● **PROBLEM DETAILS**
Transcribe word for word the lines below from the line with "# camera: 130 degrees right, 10 degrees up" through the line with "move,brown_table_fork (2nd from", ends included.

[Before-and-after object listings]
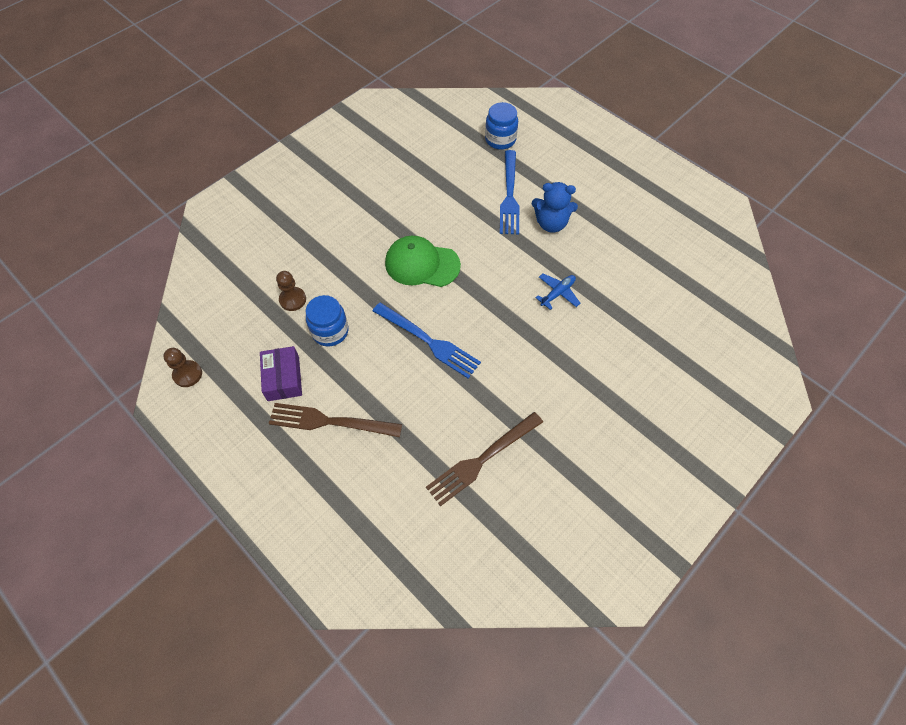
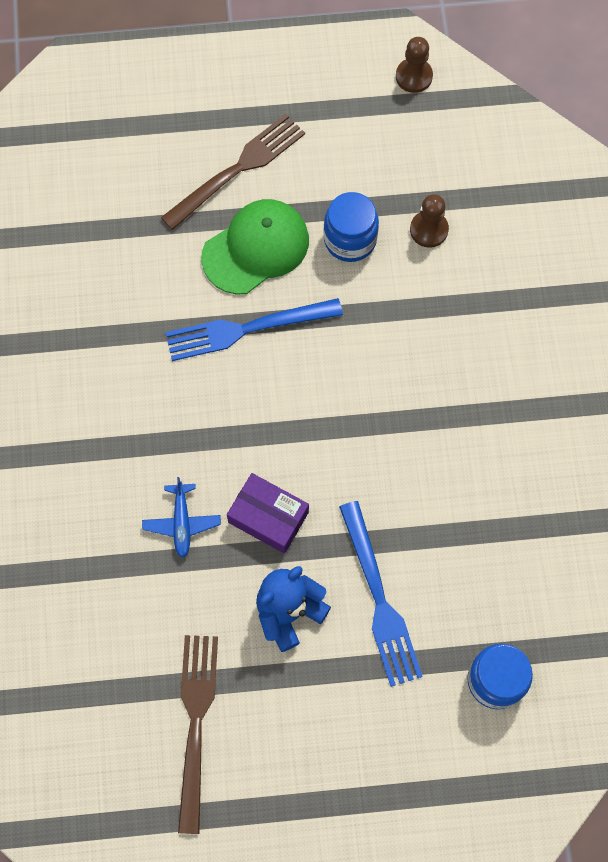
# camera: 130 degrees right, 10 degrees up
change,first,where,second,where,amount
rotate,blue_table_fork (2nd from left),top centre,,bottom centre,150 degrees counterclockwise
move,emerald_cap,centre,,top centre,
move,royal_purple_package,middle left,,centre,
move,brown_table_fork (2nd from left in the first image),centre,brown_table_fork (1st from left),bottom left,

---

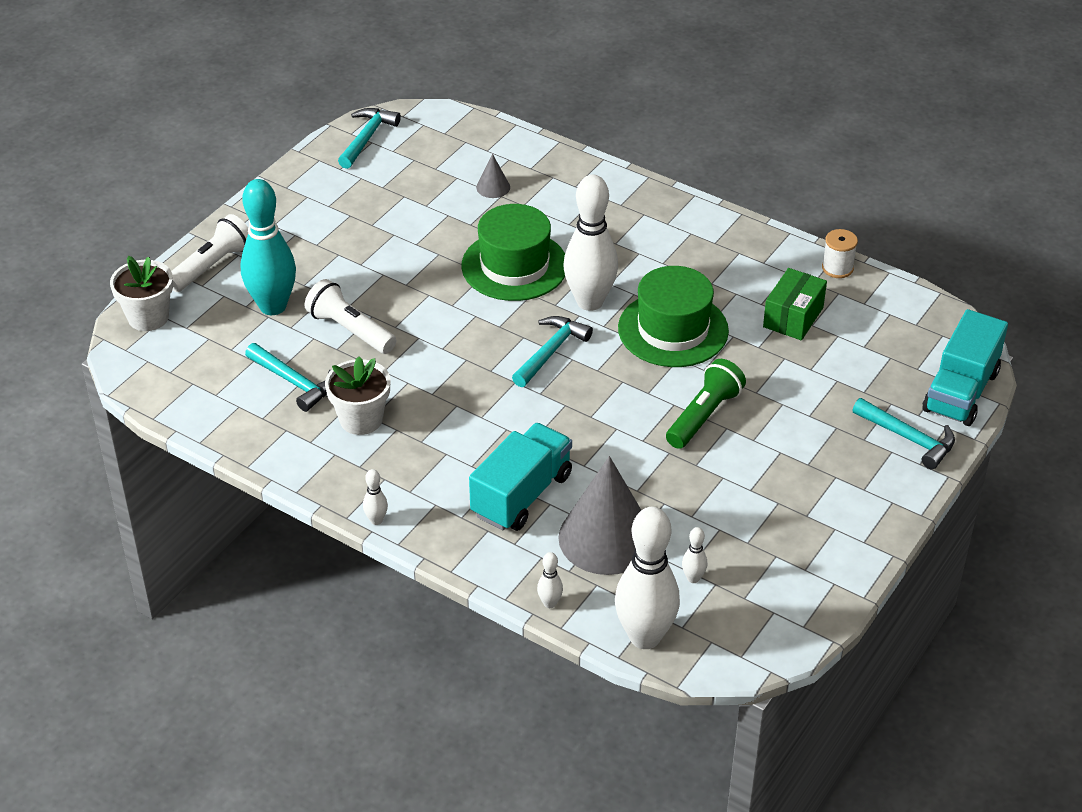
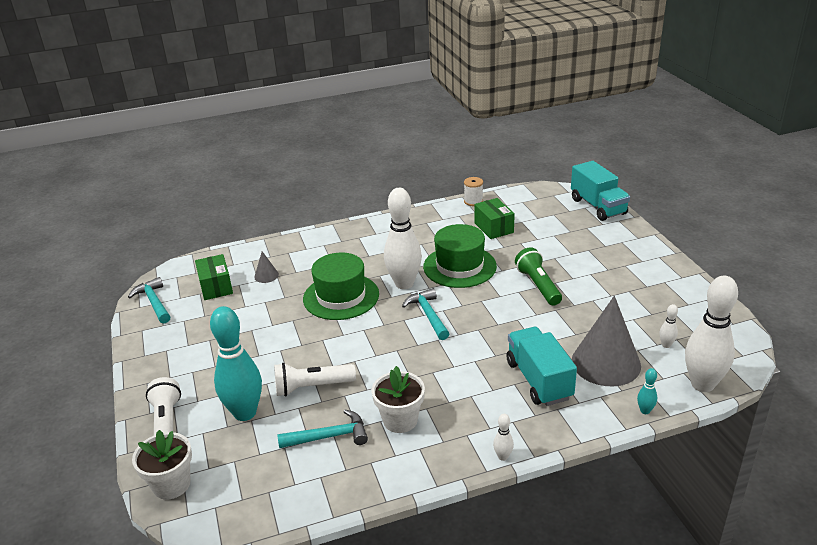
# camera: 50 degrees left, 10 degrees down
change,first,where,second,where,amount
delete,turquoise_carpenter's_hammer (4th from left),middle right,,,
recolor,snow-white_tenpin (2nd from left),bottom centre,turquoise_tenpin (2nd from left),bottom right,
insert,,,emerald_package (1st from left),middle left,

● **TASK RESPONSE**
# camera: 130 degrees right, 10 degrees up
change,first,where,second,where,amount
rotate,blue_table_fork (2nd from left),top centre,,bottom centre,150 degrees counterclockwise
move,emerald_cap,centre,,top centre,
move,royal_purple_package,middle left,,centre,
move,brown_table_fork (2nd from left in the first image),centre,brown_table_fork (1st from left),bottom left,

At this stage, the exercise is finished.